> **TASK TO CARRY OUT**:
The answer should reproduce every entry exactly and contain no images.

> **LISTED RECORDS**:
BEGIN
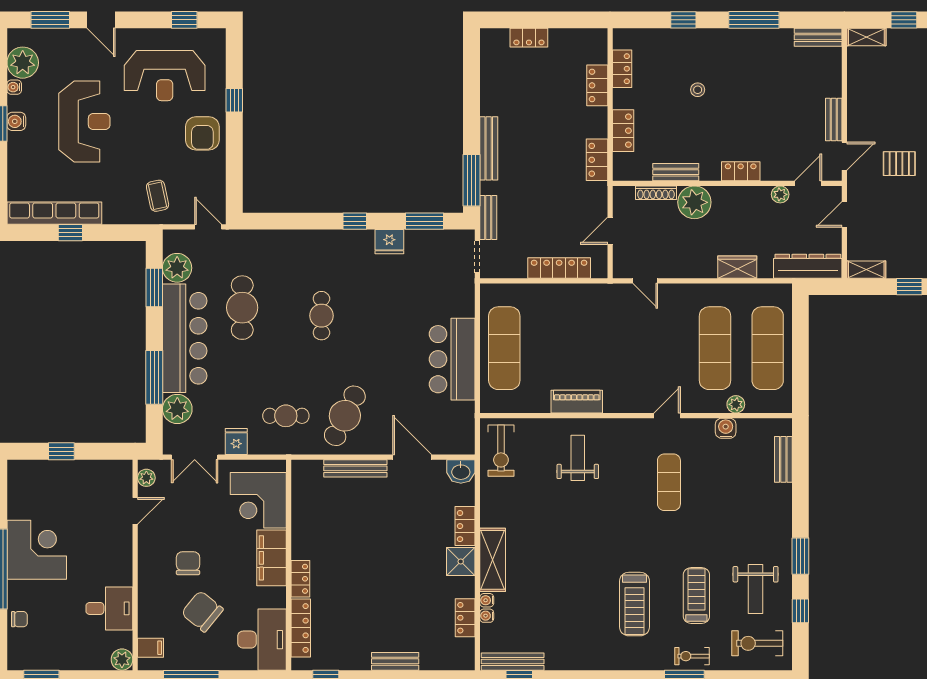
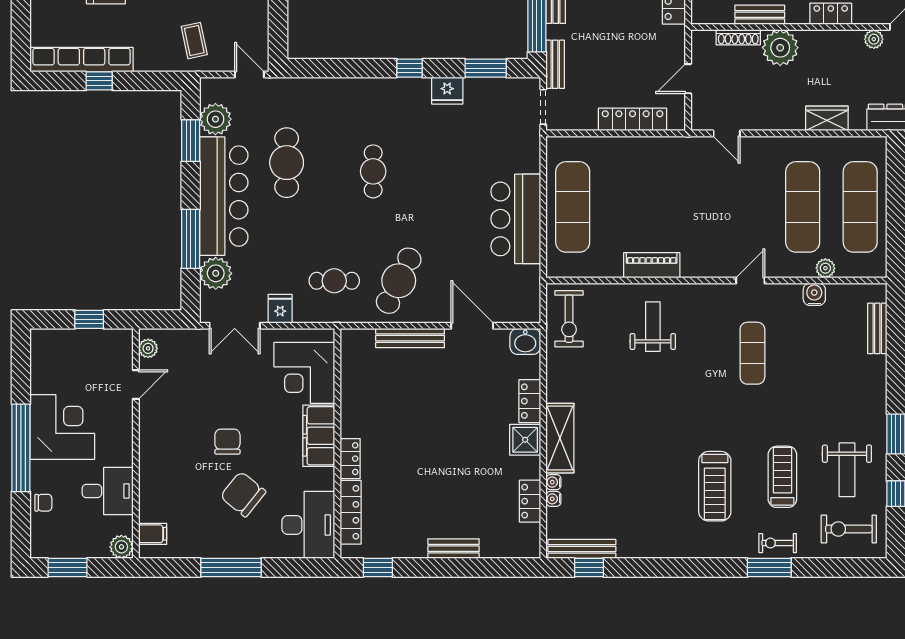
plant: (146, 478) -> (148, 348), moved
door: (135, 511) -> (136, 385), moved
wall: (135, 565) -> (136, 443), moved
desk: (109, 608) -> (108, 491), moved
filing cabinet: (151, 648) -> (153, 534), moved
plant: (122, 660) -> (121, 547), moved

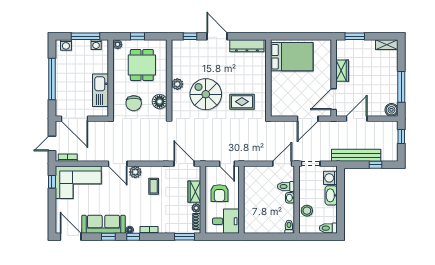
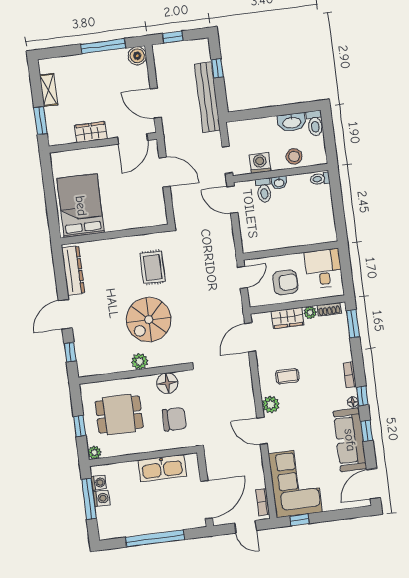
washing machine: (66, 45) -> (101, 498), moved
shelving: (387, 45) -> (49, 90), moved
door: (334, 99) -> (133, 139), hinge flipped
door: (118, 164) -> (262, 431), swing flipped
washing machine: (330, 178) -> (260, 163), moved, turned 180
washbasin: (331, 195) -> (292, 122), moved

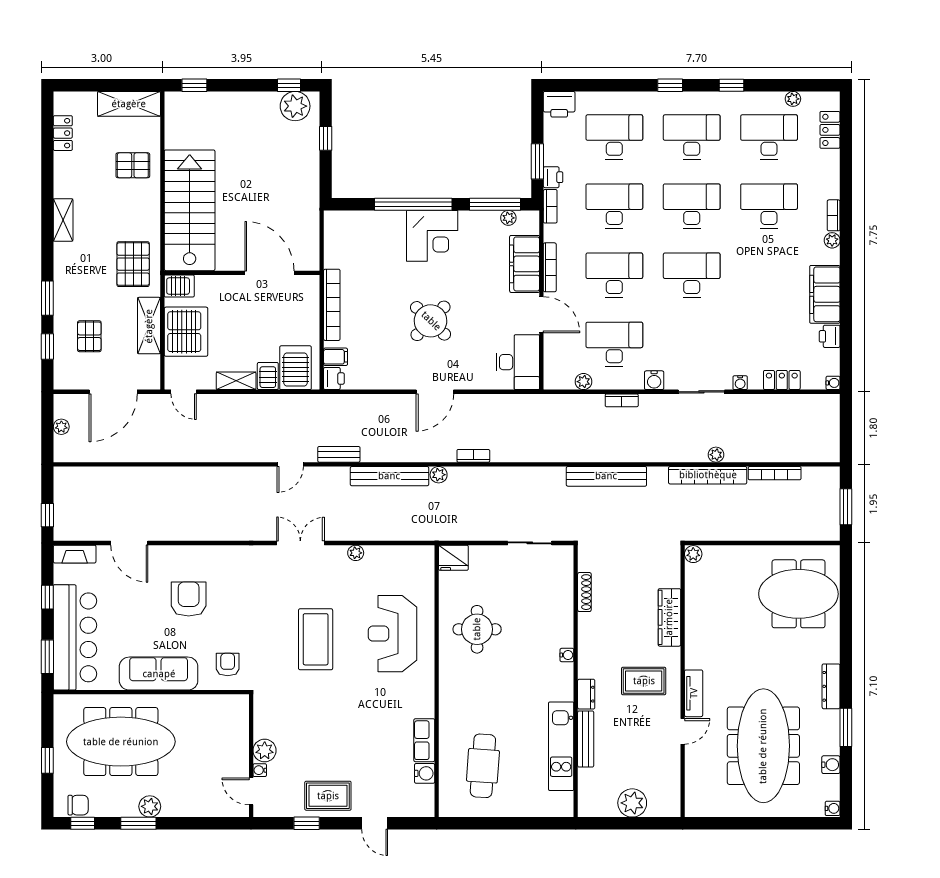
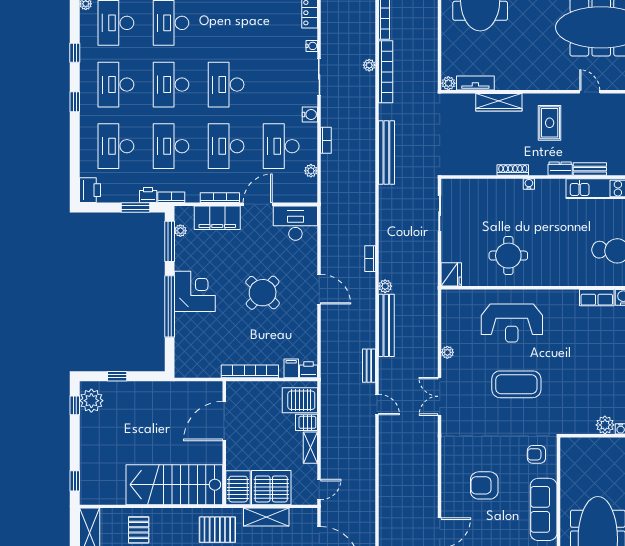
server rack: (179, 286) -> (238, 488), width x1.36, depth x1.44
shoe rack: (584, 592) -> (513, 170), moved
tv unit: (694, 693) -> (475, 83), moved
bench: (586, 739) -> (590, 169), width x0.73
END
> **SOLVED EXERCISE**:
plant: (146, 478) -> (148, 348), moved
door: (135, 511) -> (136, 385), moved
wall: (135, 565) -> (136, 443), moved
desk: (109, 608) -> (108, 491), moved
filing cabinet: (151, 648) -> (153, 534), moved
plant: (122, 660) -> (121, 547), moved

washing machine: (66, 45) -> (101, 498), moved
shelving: (387, 45) -> (49, 90), moved
door: (334, 99) -> (133, 139), hinge flipped
door: (118, 164) -> (262, 431), swing flipped
washing machine: (330, 178) -> (260, 163), moved, turned 180
washbasin: (331, 195) -> (292, 122), moved

server rack: (179, 286) -> (238, 488), width x1.36, depth x1.44
shoe rack: (584, 592) -> (513, 170), moved
tv unit: (694, 693) -> (475, 83), moved
bench: (586, 739) -> (590, 169), width x0.73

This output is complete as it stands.